Start of Block
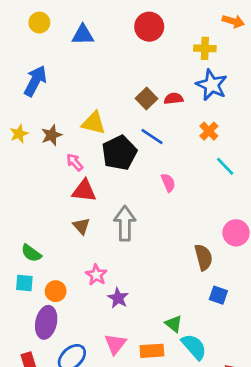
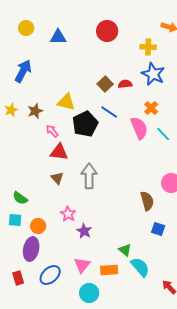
pink semicircle: (168, 183) -> (139, 128), moved, size x1.6

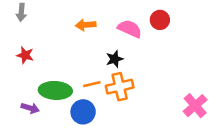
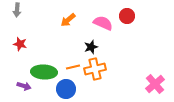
orange arrow: (86, 25) -> (68, 20), turned -35

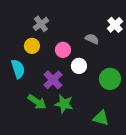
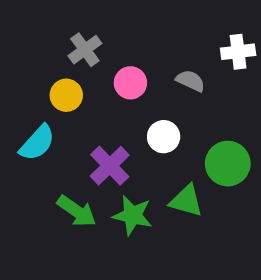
white cross: (115, 25) -> (238, 52), turned 35
pink circle: (63, 50) -> (130, 83), moved
cyan semicircle: (18, 69) -> (37, 143), turned 60
green triangle: (101, 118) -> (186, 201), moved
End of Block
(Work task): On how many lines of the listing does the string "semicircle" appear? Only the number should be given.

(Response area): 2